Activity:
Make a verbatim copy of all the records.

Task inputs:
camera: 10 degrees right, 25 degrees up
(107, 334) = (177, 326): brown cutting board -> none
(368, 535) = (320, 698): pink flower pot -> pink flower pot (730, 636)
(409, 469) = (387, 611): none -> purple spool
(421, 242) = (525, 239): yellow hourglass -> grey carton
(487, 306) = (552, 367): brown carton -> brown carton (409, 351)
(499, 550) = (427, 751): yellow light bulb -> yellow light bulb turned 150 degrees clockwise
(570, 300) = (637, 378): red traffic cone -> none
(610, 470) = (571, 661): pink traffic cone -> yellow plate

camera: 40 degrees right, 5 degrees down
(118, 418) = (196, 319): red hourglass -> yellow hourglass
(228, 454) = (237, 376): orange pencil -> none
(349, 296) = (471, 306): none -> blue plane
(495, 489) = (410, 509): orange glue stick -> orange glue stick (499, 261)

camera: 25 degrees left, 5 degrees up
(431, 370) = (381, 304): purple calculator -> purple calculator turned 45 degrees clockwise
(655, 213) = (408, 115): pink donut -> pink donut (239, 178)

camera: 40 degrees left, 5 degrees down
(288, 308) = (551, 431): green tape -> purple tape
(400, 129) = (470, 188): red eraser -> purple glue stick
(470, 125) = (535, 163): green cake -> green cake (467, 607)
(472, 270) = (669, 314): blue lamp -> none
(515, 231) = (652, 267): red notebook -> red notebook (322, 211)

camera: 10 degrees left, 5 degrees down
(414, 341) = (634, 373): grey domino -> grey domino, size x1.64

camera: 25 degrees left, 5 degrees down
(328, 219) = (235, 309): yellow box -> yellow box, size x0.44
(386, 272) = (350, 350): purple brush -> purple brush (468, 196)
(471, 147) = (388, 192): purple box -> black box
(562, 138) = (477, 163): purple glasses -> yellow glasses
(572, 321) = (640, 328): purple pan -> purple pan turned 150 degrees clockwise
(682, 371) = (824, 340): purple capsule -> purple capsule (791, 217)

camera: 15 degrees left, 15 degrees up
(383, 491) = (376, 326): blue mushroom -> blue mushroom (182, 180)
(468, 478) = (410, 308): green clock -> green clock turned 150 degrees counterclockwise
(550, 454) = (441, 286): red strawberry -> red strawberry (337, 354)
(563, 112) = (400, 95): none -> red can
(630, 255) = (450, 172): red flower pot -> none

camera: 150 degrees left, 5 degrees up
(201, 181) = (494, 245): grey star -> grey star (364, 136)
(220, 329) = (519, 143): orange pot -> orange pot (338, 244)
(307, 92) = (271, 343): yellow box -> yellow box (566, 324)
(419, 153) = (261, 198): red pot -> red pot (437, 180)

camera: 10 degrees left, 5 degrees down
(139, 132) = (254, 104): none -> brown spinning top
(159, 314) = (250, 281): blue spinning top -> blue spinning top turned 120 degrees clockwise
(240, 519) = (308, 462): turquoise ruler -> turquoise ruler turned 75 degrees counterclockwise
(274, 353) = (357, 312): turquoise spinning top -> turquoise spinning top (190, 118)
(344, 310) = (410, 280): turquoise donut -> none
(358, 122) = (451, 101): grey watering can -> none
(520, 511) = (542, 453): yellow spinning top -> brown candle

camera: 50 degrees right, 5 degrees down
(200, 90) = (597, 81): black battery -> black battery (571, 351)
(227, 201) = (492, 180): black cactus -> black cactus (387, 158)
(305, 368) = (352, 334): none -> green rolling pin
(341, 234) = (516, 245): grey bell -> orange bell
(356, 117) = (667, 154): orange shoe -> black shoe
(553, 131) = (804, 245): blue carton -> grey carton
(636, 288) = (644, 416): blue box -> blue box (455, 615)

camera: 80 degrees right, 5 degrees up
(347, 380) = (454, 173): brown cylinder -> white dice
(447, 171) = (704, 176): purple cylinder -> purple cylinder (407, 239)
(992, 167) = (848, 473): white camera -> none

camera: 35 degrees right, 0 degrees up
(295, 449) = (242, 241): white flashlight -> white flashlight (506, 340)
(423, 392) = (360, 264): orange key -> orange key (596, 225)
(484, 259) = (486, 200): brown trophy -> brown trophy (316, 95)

Task answer:
camera: 10 degrees right, 25 degrees up
(107, 334) = (177, 326): brown cutting board -> none
(368, 535) = (320, 698): pink flower pot -> pink flower pot (730, 636)
(409, 469) = (387, 611): none -> purple spool
(421, 242) = (525, 239): yellow hourglass -> grey carton
(487, 306) = (552, 367): brown carton -> brown carton (409, 351)
(499, 550) = (427, 751): yellow light bulb -> yellow light bulb turned 150 degrees clockwise
(570, 300) = (637, 378): red traffic cone -> none
(610, 470) = (571, 661): pink traffic cone -> yellow plate

camera: 40 degrees right, 5 degrees down
(118, 418) = (196, 319): red hourglass -> yellow hourglass
(228, 454) = (237, 376): orange pencil -> none
(349, 296) = (471, 306): none -> blue plane
(495, 489) = (410, 509): orange glue stick -> orange glue stick (499, 261)

camera: 25 degrees left, 5 degrees up
(431, 370) = (381, 304): purple calculator -> purple calculator turned 45 degrees clockwise
(655, 213) = (408, 115): pink donut -> pink donut (239, 178)

camera: 40 degrees left, 5 degrees down
(288, 308) = (551, 431): green tape -> purple tape
(400, 129) = (470, 188): red eraser -> purple glue stick
(470, 125) = (535, 163): green cake -> green cake (467, 607)
(472, 270) = (669, 314): blue lamp -> none
(515, 231) = (652, 267): red notebook -> red notebook (322, 211)

camera: 10 degrees left, 5 degrees down
(414, 341) = (634, 373): grey domino -> grey domino, size x1.64

camera: 25 degrees left, 5 degrees down
(328, 219) = (235, 309): yellow box -> yellow box, size x0.44
(386, 272) = (350, 350): purple brush -> purple brush (468, 196)
(471, 147) = (388, 192): purple box -> black box
(562, 138) = (477, 163): purple glasses -> yellow glasses
(572, 321) = (640, 328): purple pan -> purple pan turned 150 degrees clockwise
(682, 371) = (824, 340): purple capsule -> purple capsule (791, 217)

camera: 15 degrees left, 15 degrees up
(383, 491) = (376, 326): blue mushroom -> blue mushroom (182, 180)
(468, 478) = (410, 308): green clock -> green clock turned 150 degrees counterclockwise
(550, 454) = (441, 286): red strawberry -> red strawberry (337, 354)
(563, 112) = (400, 95): none -> red can
(630, 255) = (450, 172): red flower pot -> none

camera: 150 degrees left, 5 degrees up
(201, 181) = (494, 245): grey star -> grey star (364, 136)
(220, 329) = (519, 143): orange pot -> orange pot (338, 244)
(307, 92) = (271, 343): yellow box -> yellow box (566, 324)
(419, 153) = (261, 198): red pot -> red pot (437, 180)

camera: 10 degrees left, 5 degrees down
(139, 132) = (254, 104): none -> brown spinning top
(159, 314) = (250, 281): blue spinning top -> blue spinning top turned 120 degrees clockwise
(240, 519) = (308, 462): turquoise ruler -> turquoise ruler turned 75 degrees counterclockwise
(274, 353) = (357, 312): turquoise spinning top -> turquoise spinning top (190, 118)
(344, 310) = (410, 280): turquoise donut -> none
(358, 122) = (451, 101): grey watering can -> none
(520, 511) = (542, 453): yellow spinning top -> brown candle

camera: 50 degrees right, 5 degrees down
(200, 90) = (597, 81): black battery -> black battery (571, 351)
(227, 201) = (492, 180): black cactus -> black cactus (387, 158)
(305, 368) = (352, 334): none -> green rolling pin
(341, 234) = (516, 245): grey bell -> orange bell
(356, 117) = (667, 154): orange shoe -> black shoe
(553, 131) = (804, 245): blue carton -> grey carton
(636, 288) = (644, 416): blue box -> blue box (455, 615)

camera: 80 degrees right, 5 degrees up
(347, 380) = (454, 173): brown cylinder -> white dice
(447, 171) = (704, 176): purple cylinder -> purple cylinder (407, 239)
(992, 167) = (848, 473): white camera -> none

camera: 35 degrees right, 0 degrees up
(295, 449) = (242, 241): white flashlight -> white flashlight (506, 340)
(423, 392) = (360, 264): orange key -> orange key (596, 225)
(484, 259) = (486, 200): brown trophy -> brown trophy (316, 95)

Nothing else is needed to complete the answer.